JOB — Every line below is to be copied exactly, with the pictures left out.

Data entries:
........

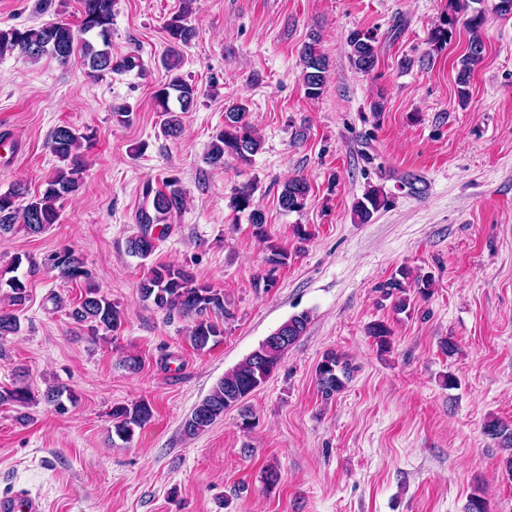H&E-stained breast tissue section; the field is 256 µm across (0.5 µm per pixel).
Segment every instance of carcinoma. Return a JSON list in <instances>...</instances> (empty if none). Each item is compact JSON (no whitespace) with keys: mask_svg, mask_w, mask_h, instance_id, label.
<instances>
[{"mask_svg":"<svg viewBox=\"0 0 512 512\" xmlns=\"http://www.w3.org/2000/svg\"><path fill=\"white\" fill-rule=\"evenodd\" d=\"M115 0H82L83 10L78 28L67 23L53 22L30 28L0 29V55L19 51L29 59L37 61L50 56L65 64L75 53H80L84 65L97 76L129 72L142 67L140 58L129 55L112 56L111 26ZM462 0H448V12L443 21L435 26L429 35V44L439 52L450 43L456 34L459 15L463 11ZM187 8L183 7L165 25L169 41L168 53L162 58V65L168 80L154 93L159 111L168 115L164 123V133L177 137L182 132L180 114L190 112L200 96L199 88L192 81L178 74L181 64L178 47L188 46L197 37L195 27L186 21ZM461 23L468 33L466 48L459 60L456 84L459 101L466 104L469 98V84L477 65L483 58L485 42L483 39L486 23L485 12L475 9ZM350 60L353 66L364 73L371 72L377 63L376 37L373 33L356 31L349 35ZM319 38L311 36L303 44L301 61L305 68L303 82L306 93L317 97L322 93L325 72L328 67L326 57L318 49ZM87 136L75 132L67 126L54 129L47 147L61 162L45 181L44 190L31 194L26 184L17 182L12 188L0 193V234L23 230L30 235L44 233L58 220L56 202L78 191L80 174L83 170V154L80 152L82 141ZM261 149V140L253 125L247 120V107L236 102L224 110V128L219 130L210 143L206 153V163L213 167L224 166V158L231 156L241 162L249 163ZM309 193V185L303 178H293L284 184L279 196L280 206L288 212L303 209ZM145 203L139 209L136 219L140 225L139 234L127 241L128 252L142 259L148 258L155 250L157 237L152 233L154 227L164 224L166 218L178 212L184 205L183 190L179 180L166 181L165 189L153 190L146 186L143 190ZM234 209L249 211L248 221L263 236L265 217L261 210L252 207L251 189L244 187L234 199ZM390 198L378 188L366 191L354 205V214L360 223L365 224L373 214L388 207ZM21 264L16 260L8 270L0 271V288L8 287L5 298L8 308L0 311V336L15 334L19 329V318L15 314L18 307L27 300V286L20 278L5 274L14 272ZM53 270L64 282L86 281L84 296L72 311V318L78 323H87L92 332L99 330L115 331L120 326L122 313L100 289L89 282L90 273L83 259L70 247L56 252L52 257ZM409 273L398 270L379 286L384 296L396 297L395 308L403 311L407 308V279ZM141 297L152 301L154 306L168 313L176 312L193 319L191 341L201 349L210 338L221 335L219 325L209 319L212 312L224 315L229 311L224 307V294L218 290L196 282L194 277L183 268L173 265L153 267L139 287ZM310 316L306 312L291 316L282 323L275 333L286 337L282 343L264 339L241 364L224 373L210 393L193 409L186 419L184 432L195 436L211 426L224 412L239 405L255 389L264 384L279 367L288 348L293 345L307 329ZM378 346L386 350L390 346L391 329L384 323H373L368 329ZM349 376L348 363L335 353L326 355L316 367V381L322 398L331 399L345 387ZM46 399L54 404L55 410L64 413L67 404L77 402L75 394L65 388L57 387L47 391ZM33 401L26 387L0 390V404L26 406ZM152 417L149 403L141 400L133 404L112 406V428L123 442L134 436L135 428L144 426ZM485 433L499 441L504 448H512V429L490 421L485 424Z\"/></svg>","mask_w":512,"mask_h":512,"instance_id":"cac0c4a2","label":"carcinoma"}]
</instances>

........

COMPLETE RESPONSE —
H&E-stained breast tissue section; the field is 256 µm across (0.5 µm per pixel).
Segment every instance of carcinoma. Return a JSON list in <instances>...</instances> (empty if none). Each item is compact JSON (no whitespace) with keys: mask_svg, mask_w, mask_h, instance_id, label.
<instances>
[{"mask_svg":"<svg viewBox=\"0 0 512 512\" xmlns=\"http://www.w3.org/2000/svg\"><path fill=\"white\" fill-rule=\"evenodd\" d=\"M115 0H82L83 10L78 28L67 23L53 22L30 28L0 29V55L19 51L29 59L37 61L50 56L65 64L75 53H80L84 65L97 76L129 72L142 67L140 58L129 55L112 56L111 26ZM462 0H448V12L443 21L435 26L429 35V44L439 52L450 43L456 34L459 15L463 11ZM187 8L183 7L165 25L169 41L168 53L162 58V65L168 80L154 93L159 111L168 115L164 123V133L177 137L182 132L180 114L190 112L200 96L199 88L192 81L178 74L181 64L178 47L188 46L197 37L195 27L186 21ZM461 23L468 33L466 48L459 60L456 84L459 101L466 104L469 98V84L477 65L483 58L485 42L483 39L486 23L485 12L475 9ZM350 60L353 66L364 73L371 72L377 63L376 37L373 33L356 31L349 35ZM319 38L311 36L303 44L301 61L305 68L303 82L306 93L317 97L322 93L325 72L328 67L326 57L318 49ZM87 136L75 132L67 126L54 129L47 147L61 162L45 181L44 190L31 194L26 184L17 182L12 188L0 193V234L23 230L30 235L44 233L58 220L56 202L78 191L80 174L83 170V154L80 152L82 141ZM261 149V140L253 125L247 120V107L236 102L224 110V128L219 130L210 143L206 153V163L213 167L224 166V158L231 156L241 162L249 163ZM309 193V185L303 178H293L284 184L279 196L280 206L288 212L303 209ZM145 203L139 209L136 219L140 225L139 234L127 241L128 252L142 259L148 258L155 250L157 237L152 233L154 227L164 224L166 218L178 212L184 205L183 190L179 180L166 181L165 189L153 190L146 186L143 190ZM234 209L249 211L248 221L263 236L265 217L261 210L252 207L251 189L244 187L234 199ZM390 198L378 188L366 191L354 205V214L360 223L365 224L373 214L388 207ZM21 264L16 260L8 270L0 271V288L8 287L5 298L8 308L0 311V336L15 334L19 329V318L15 314L18 307L27 300V286L20 278L5 274L14 272ZM53 270L64 282L86 281L84 296L72 311V318L78 323H87L92 332L99 330L115 331L120 326L122 313L100 289L89 282L90 273L83 259L70 247L56 252L52 257ZM409 273L398 270L379 286L384 296L396 297L395 308L403 311L407 308V279ZM141 297L152 301L154 306L168 313L176 312L193 319L191 341L201 349L210 338L221 335L219 325L209 319L212 312L224 315L229 311L224 307V294L218 290L196 282L194 277L183 268L173 265L153 267L139 287ZM310 316L306 312L291 316L282 323L275 333L286 337L282 343L264 339L241 364L224 373L210 393L193 409L186 419L184 432L195 436L211 426L224 412L239 405L255 389L264 384L279 367L288 348L293 345L307 329ZM378 346L386 350L390 346L391 329L384 323H373L368 329ZM349 376L348 363L335 353L326 355L316 367V381L322 398L331 399L345 387ZM46 399L54 404L55 410L64 413L67 404L77 402L75 394L65 388L57 387L47 391ZM33 401L26 387L0 390V404L26 406ZM152 417L149 403L141 400L133 404L112 406V428L123 442L134 436L135 428L144 426ZM485 433L499 441L504 448H512V429L490 421L485 424Z\"/></svg>","mask_w":512,"mask_h":512,"instance_id":"cac0c4a2","label":"carcinoma"}]
</instances>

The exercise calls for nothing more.